▶ _Source material_
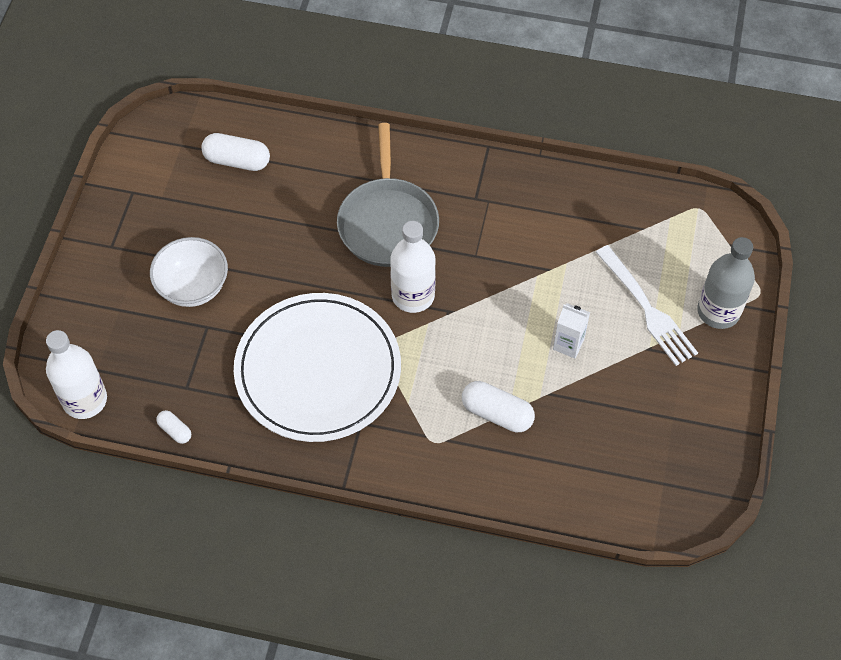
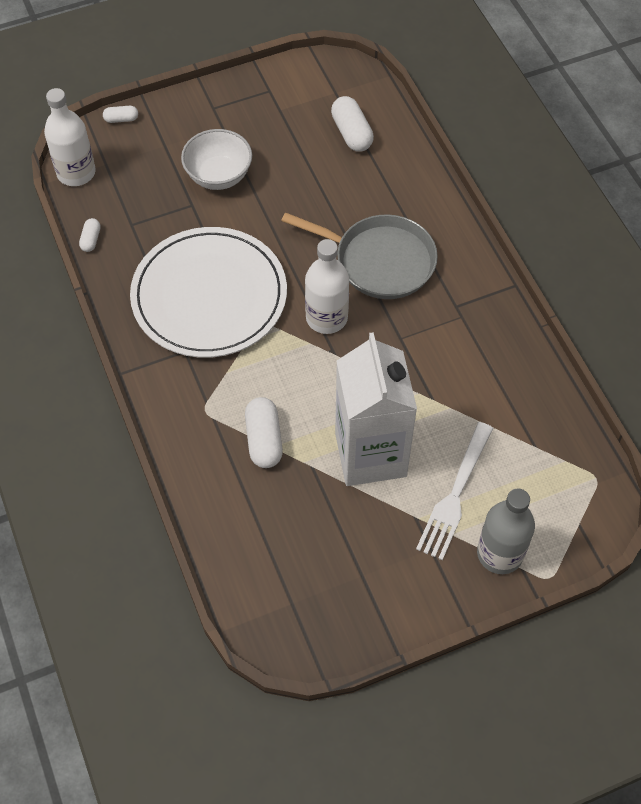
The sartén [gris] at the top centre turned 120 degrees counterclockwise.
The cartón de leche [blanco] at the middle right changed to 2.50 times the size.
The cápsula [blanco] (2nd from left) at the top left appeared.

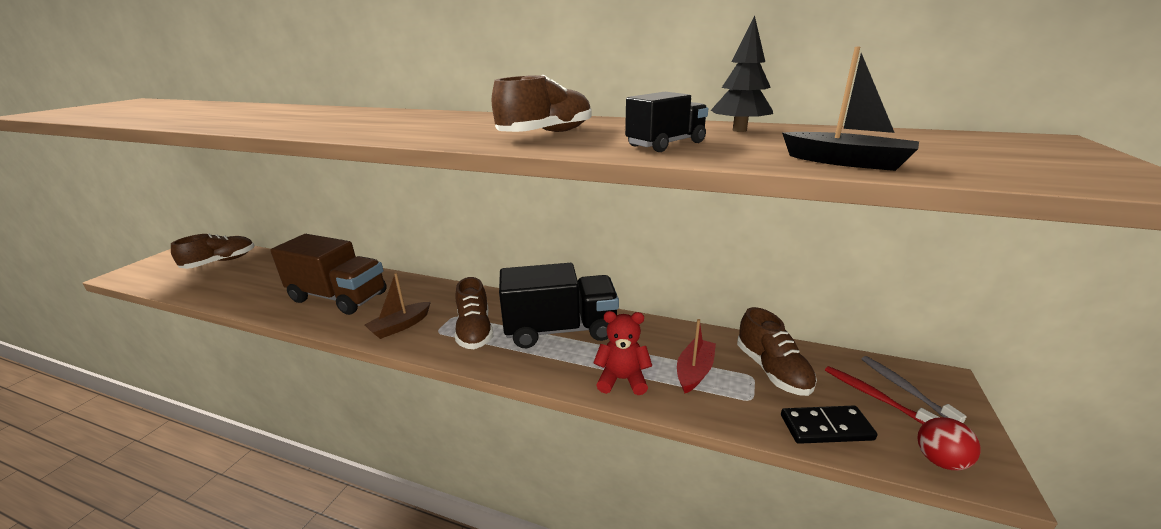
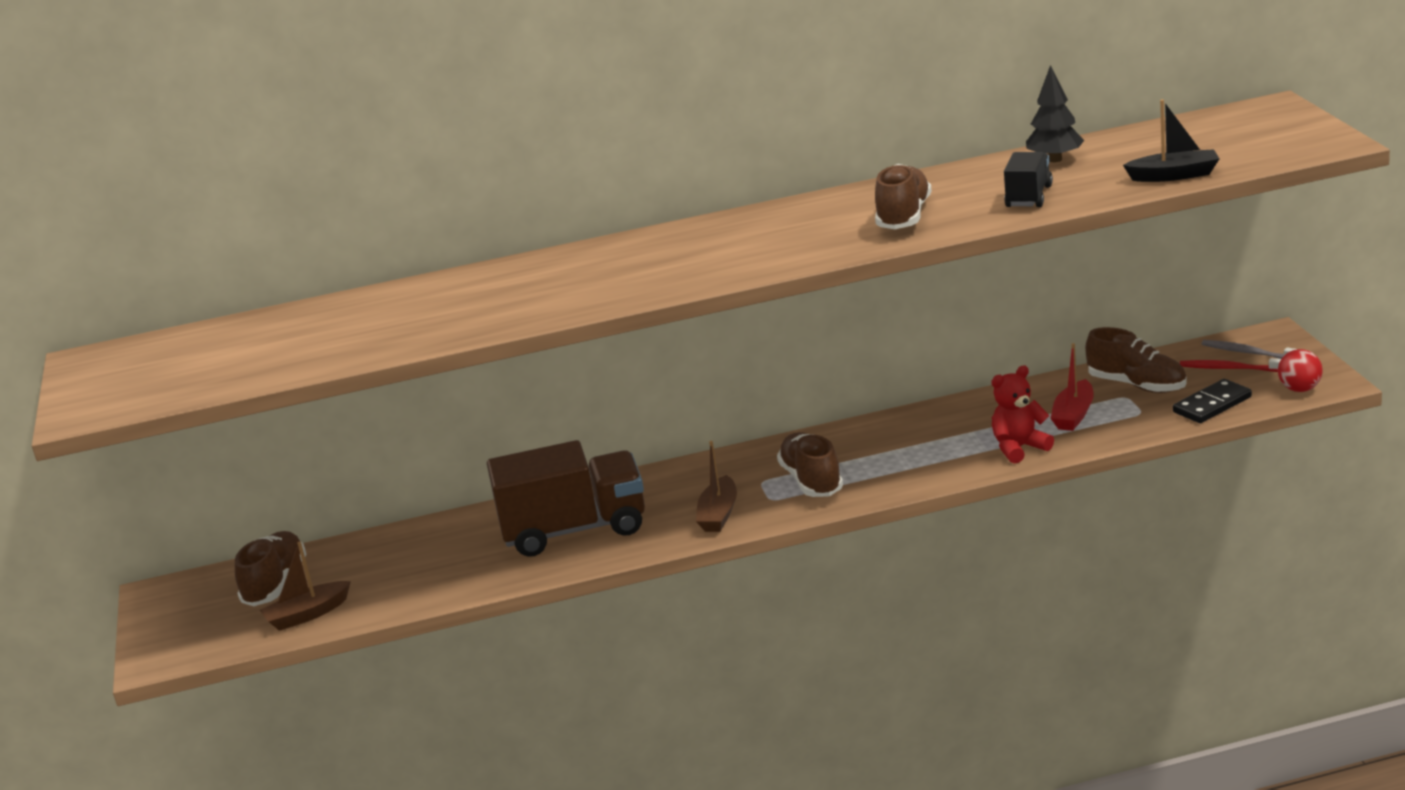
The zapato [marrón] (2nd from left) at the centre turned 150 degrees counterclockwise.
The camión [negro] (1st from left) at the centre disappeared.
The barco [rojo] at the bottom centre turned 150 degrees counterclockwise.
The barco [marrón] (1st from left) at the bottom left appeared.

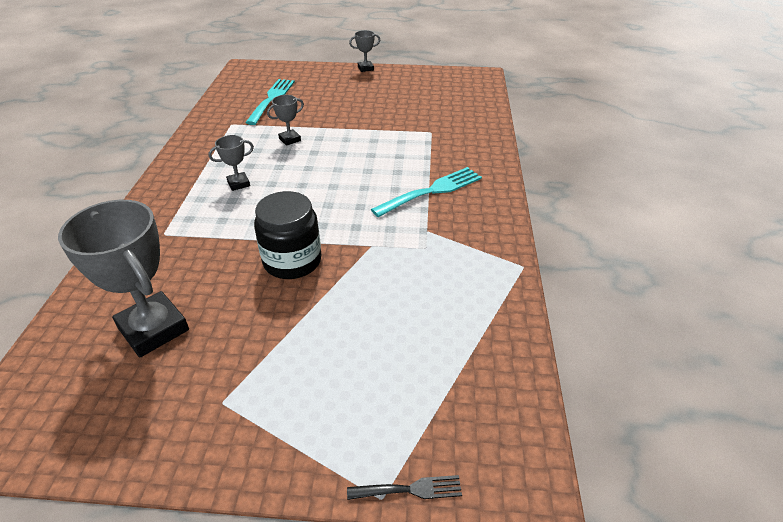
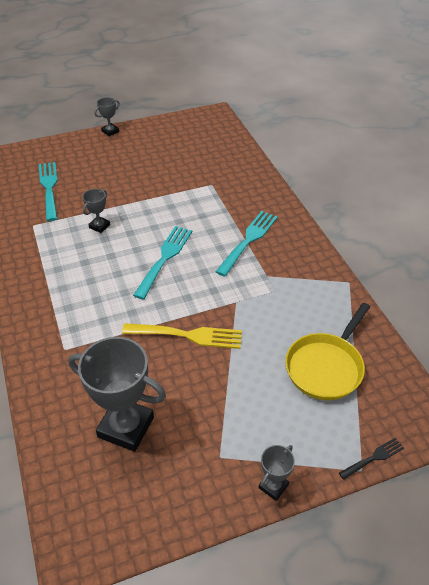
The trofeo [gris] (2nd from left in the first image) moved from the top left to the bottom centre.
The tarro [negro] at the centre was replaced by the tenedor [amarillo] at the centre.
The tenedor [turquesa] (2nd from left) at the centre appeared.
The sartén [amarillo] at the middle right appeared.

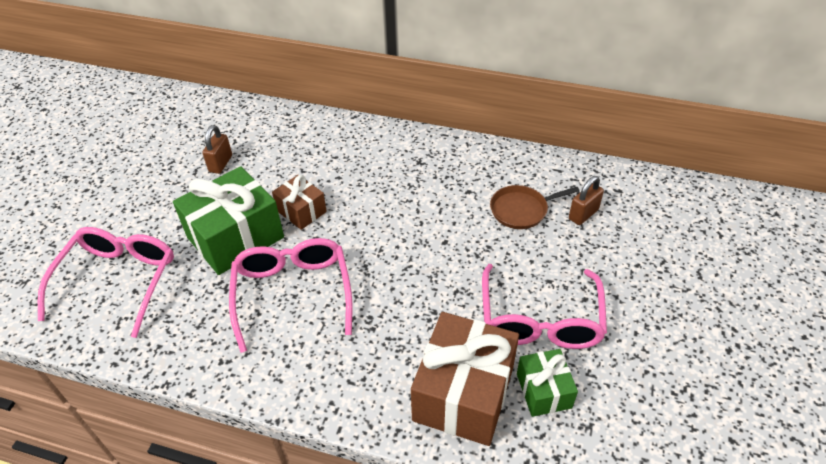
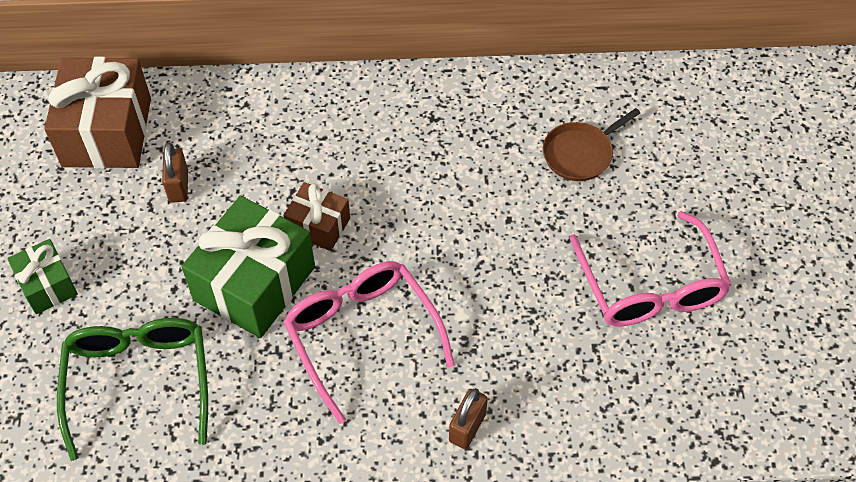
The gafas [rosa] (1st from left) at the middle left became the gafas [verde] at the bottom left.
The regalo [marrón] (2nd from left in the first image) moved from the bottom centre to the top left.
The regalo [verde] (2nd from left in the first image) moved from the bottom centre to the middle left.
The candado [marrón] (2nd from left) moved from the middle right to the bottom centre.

▶ _Problem description_
What you return should be only the exact lines from the top of the entries through the line with "The cartón de", minus the pictures.

▶ _Written response_
The sartén [gris] at the top centre turned 120 degrees counterclockwise.
The cartón de leche [blanco] at the middle right changed to 2.50 times the size.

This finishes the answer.